## [TASK DESCRIPTION]
Below are the entries; give again exactly the lines from the one mentioning "blue camera: [123,469,225,588]" through the one mentioning "brown vase: [207,246,279,381]", inclusive.

## [DATA SECTION]
-- Opening Marker --

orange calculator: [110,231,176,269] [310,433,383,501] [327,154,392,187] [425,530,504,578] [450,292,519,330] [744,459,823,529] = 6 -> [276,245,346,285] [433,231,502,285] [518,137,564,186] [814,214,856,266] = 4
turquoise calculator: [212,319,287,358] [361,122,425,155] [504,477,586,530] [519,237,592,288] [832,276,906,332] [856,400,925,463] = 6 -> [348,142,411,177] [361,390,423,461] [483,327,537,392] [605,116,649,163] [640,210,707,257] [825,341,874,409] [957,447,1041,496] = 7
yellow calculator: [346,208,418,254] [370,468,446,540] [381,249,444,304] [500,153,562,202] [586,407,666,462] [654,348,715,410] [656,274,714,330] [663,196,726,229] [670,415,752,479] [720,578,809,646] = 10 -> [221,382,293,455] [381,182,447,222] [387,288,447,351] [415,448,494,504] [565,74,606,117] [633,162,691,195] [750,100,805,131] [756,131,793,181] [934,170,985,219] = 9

-- Closing Marker --
-- Opening Marker --

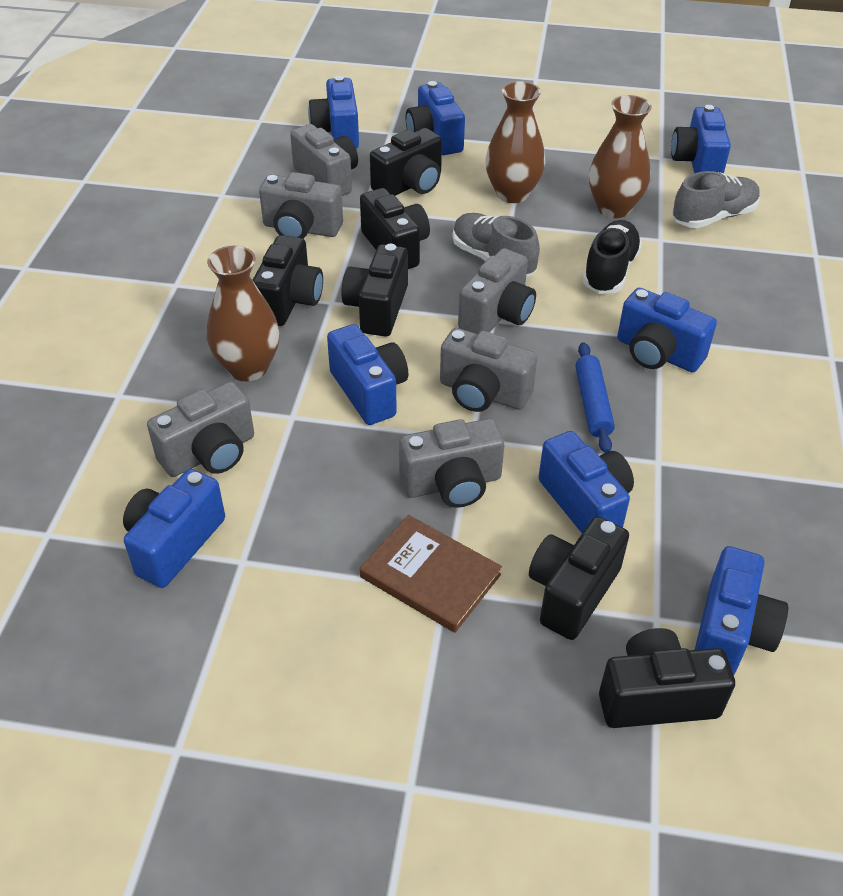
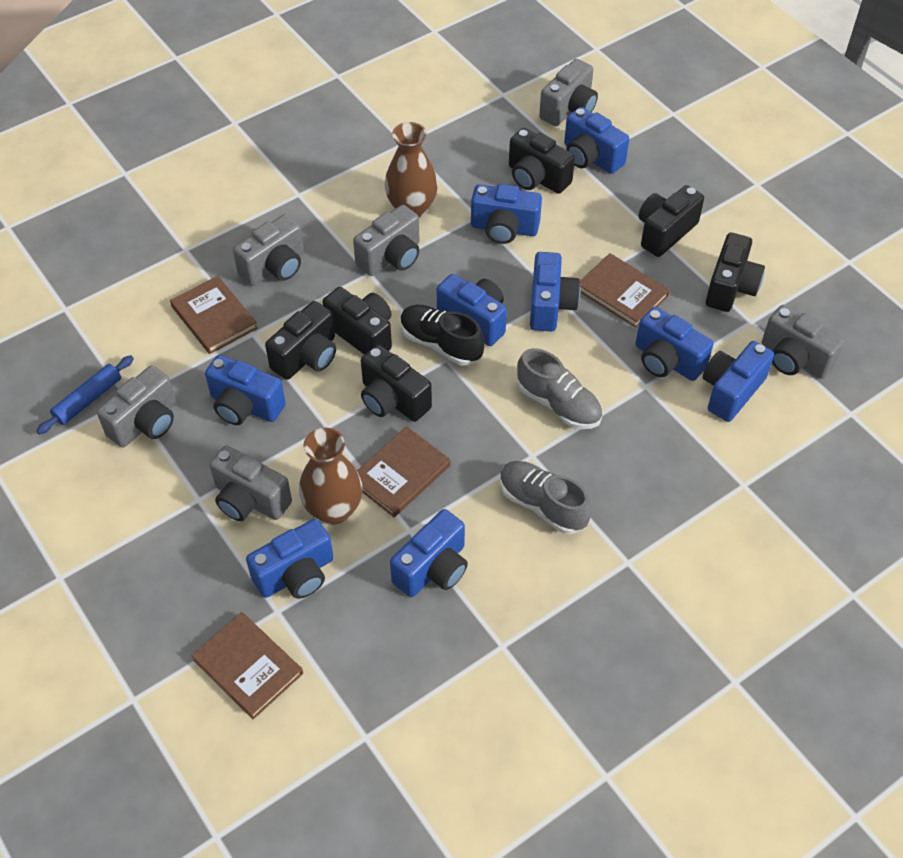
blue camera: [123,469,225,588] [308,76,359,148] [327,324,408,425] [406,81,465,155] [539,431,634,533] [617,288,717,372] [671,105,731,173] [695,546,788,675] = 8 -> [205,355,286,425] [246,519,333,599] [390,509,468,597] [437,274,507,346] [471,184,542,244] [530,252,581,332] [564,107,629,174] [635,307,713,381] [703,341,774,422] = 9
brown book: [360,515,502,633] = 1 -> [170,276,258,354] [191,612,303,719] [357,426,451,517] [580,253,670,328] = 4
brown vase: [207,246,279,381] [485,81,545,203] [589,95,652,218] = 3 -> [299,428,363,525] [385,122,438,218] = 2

-- Closing Marker --

## [YOUR RESPONSE]
blue camera: [123,469,225,588] [308,76,359,148] [327,324,408,425] [406,81,465,155] [539,431,634,533] [617,288,717,372] [671,105,731,173] [695,546,788,675] = 8 -> [205,355,286,425] [246,519,333,599] [390,509,468,597] [437,274,507,346] [471,184,542,244] [530,252,581,332] [564,107,629,174] [635,307,713,381] [703,341,774,422] = 9
brown book: [360,515,502,633] = 1 -> [170,276,258,354] [191,612,303,719] [357,426,451,517] [580,253,670,328] = 4
brown vase: [207,246,279,381] [485,81,545,203] [589,95,652,218] = 3 -> [299,428,363,525] [385,122,438,218] = 2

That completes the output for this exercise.